#### INFORMATION ####
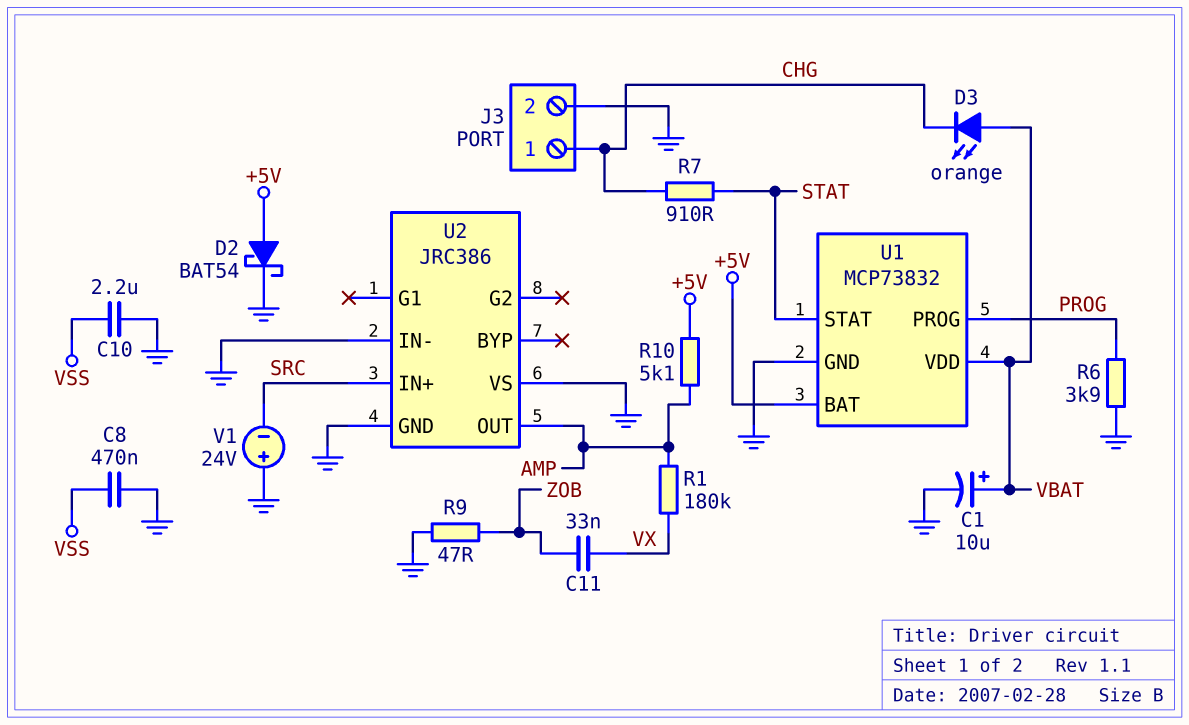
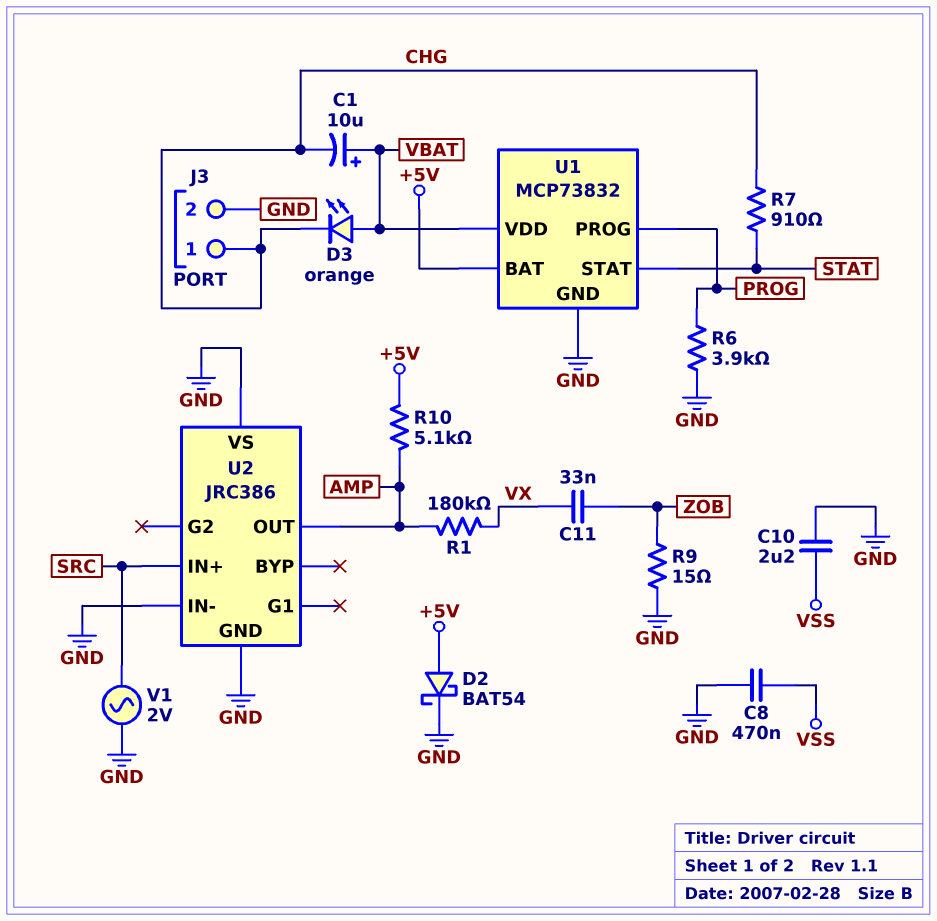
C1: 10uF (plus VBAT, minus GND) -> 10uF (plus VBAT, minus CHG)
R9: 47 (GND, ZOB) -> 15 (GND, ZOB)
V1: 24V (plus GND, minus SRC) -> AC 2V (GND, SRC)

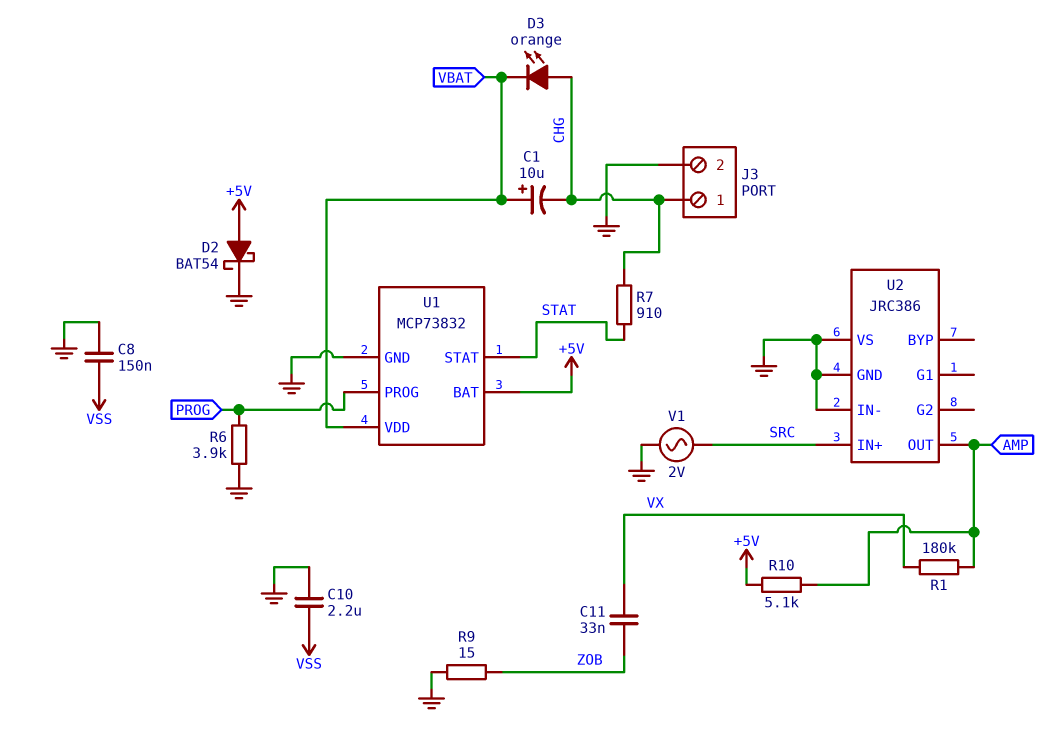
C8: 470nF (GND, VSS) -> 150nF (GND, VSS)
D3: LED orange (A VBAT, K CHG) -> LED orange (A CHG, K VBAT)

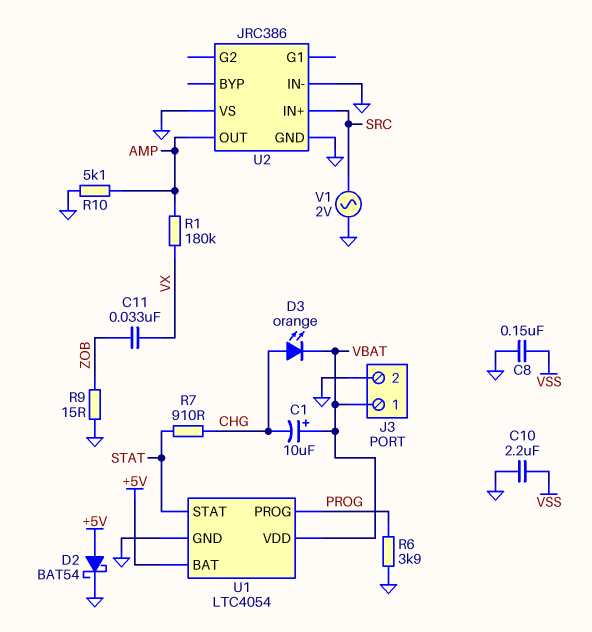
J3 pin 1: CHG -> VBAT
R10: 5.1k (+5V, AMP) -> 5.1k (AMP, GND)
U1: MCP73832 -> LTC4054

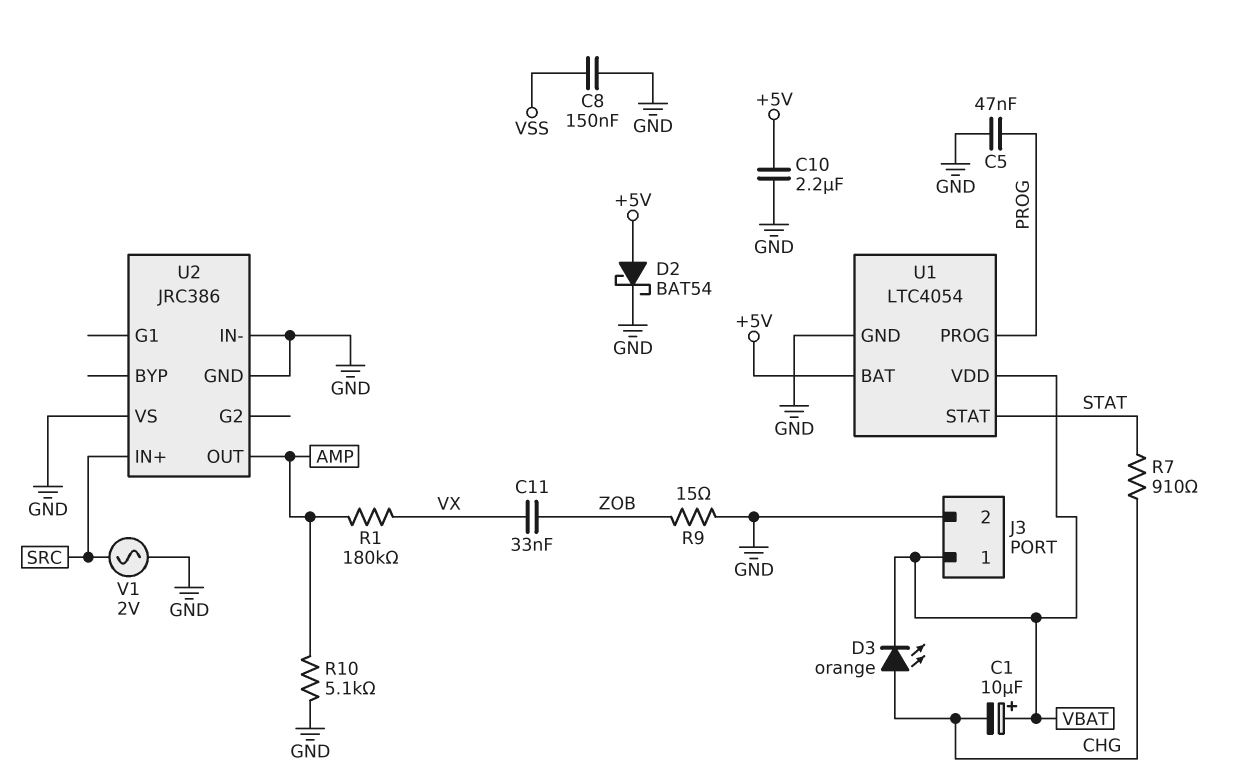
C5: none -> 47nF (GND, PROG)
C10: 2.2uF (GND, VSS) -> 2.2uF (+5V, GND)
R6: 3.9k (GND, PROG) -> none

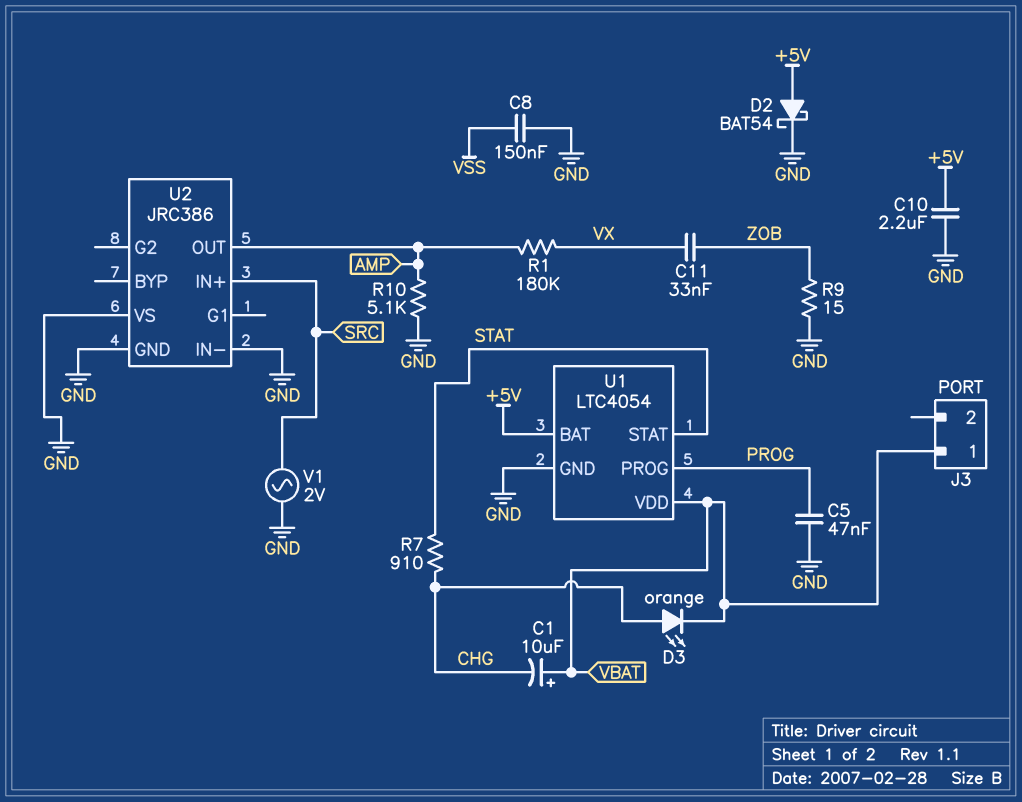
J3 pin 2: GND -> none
####
**TASK DETAILS:** Without the pictures, return the whole of the data exactly as given.

**FINAL ANSWER:**
C1: 10uF (plus VBAT, minus GND) -> 10uF (plus VBAT, minus CHG)
R9: 47 (GND, ZOB) -> 15 (GND, ZOB)
V1: 24V (plus GND, minus SRC) -> AC 2V (GND, SRC)

C8: 470nF (GND, VSS) -> 150nF (GND, VSS)
D3: LED orange (A VBAT, K CHG) -> LED orange (A CHG, K VBAT)

J3 pin 1: CHG -> VBAT
R10: 5.1k (+5V, AMP) -> 5.1k (AMP, GND)
U1: MCP73832 -> LTC4054

C5: none -> 47nF (GND, PROG)
C10: 2.2uF (GND, VSS) -> 2.2uF (+5V, GND)
R6: 3.9k (GND, PROG) -> none

J3 pin 2: GND -> none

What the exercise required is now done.